Exercise prompt: Write out the records below once more, exactly and completely.

----------

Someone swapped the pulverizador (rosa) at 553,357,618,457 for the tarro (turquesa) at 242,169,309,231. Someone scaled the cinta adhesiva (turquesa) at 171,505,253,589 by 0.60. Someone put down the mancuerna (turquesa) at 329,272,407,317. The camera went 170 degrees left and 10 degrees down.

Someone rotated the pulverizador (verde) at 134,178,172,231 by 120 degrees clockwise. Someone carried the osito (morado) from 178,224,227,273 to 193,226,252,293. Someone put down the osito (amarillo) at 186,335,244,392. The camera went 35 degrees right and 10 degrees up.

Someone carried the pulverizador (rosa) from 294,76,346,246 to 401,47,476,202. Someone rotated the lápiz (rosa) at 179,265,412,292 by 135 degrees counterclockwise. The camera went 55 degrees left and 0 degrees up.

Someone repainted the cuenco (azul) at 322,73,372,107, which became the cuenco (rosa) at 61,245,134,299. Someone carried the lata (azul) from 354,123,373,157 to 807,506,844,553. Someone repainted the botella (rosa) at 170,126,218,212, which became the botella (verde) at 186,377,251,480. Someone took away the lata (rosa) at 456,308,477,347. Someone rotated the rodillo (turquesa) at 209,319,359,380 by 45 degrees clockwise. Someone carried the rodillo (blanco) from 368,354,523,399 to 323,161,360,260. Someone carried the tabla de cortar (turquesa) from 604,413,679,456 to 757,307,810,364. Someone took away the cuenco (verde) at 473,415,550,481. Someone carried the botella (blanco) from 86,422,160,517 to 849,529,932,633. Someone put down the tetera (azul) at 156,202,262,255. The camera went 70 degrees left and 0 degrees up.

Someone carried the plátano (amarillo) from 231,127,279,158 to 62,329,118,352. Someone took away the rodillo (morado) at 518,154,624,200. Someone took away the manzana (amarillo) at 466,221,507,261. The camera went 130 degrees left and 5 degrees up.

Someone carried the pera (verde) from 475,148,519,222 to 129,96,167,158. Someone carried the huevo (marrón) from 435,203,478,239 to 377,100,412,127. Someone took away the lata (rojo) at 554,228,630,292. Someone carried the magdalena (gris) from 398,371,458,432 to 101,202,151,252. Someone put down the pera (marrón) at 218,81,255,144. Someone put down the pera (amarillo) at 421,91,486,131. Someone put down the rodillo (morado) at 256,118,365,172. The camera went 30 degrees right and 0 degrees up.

----------

Exercise response:
Someone swapped the pulverizador (rosa) at 553,357,618,457 for the tarro (turquesa) at 242,169,309,231. Someone scaled the cinta adhesiva (turquesa) at 171,505,253,589 by 0.60. Someone put down the mancuerna (turquesa) at 329,272,407,317. The camera went 170 degrees left and 10 degrees down.

Someone rotated the pulverizador (verde) at 134,178,172,231 by 120 degrees clockwise. Someone carried the osito (morado) from 178,224,227,273 to 193,226,252,293. Someone put down the osito (amarillo) at 186,335,244,392. The camera went 35 degrees right and 10 degrees up.

Someone carried the pulverizador (rosa) from 294,76,346,246 to 401,47,476,202. Someone rotated the lápiz (rosa) at 179,265,412,292 by 135 degrees counterclockwise. The camera went 55 degrees left and 0 degrees up.

Someone repainted the cuenco (azul) at 322,73,372,107, which became the cuenco (rosa) at 61,245,134,299. Someone carried the lata (azul) from 354,123,373,157 to 807,506,844,553. Someone repainted the botella (rosa) at 170,126,218,212, which became the botella (verde) at 186,377,251,480. Someone took away the lata (rosa) at 456,308,477,347. Someone rotated the rodillo (turquesa) at 209,319,359,380 by 45 degrees clockwise. Someone carried the rodillo (blanco) from 368,354,523,399 to 323,161,360,260. Someone carried the tabla de cortar (turquesa) from 604,413,679,456 to 757,307,810,364. Someone took away the cuenco (verde) at 473,415,550,481. Someone carried the botella (blanco) from 86,422,160,517 to 849,529,932,633. Someone put down the tetera (azul) at 156,202,262,255. The camera went 70 degrees left and 0 degrees up.

Someone carried the plátano (amarillo) from 231,127,279,158 to 62,329,118,352. Someone took away the rodillo (morado) at 518,154,624,200. Someone took away the manzana (amarillo) at 466,221,507,261. The camera went 130 degrees left and 5 degrees up.

Someone carried the pera (verde) from 475,148,519,222 to 129,96,167,158. Someone carried the huevo (marrón) from 435,203,478,239 to 377,100,412,127. Someone took away the lata (rojo) at 554,228,630,292. Someone carried the magdalena (gris) from 398,371,458,432 to 101,202,151,252. Someone put down the pera (marrón) at 218,81,255,144. Someone put down the pera (amarillo) at 421,91,486,131. Someone put down the rodillo (morado) at 256,118,365,172. The camera went 30 degrees right and 0 degrees up.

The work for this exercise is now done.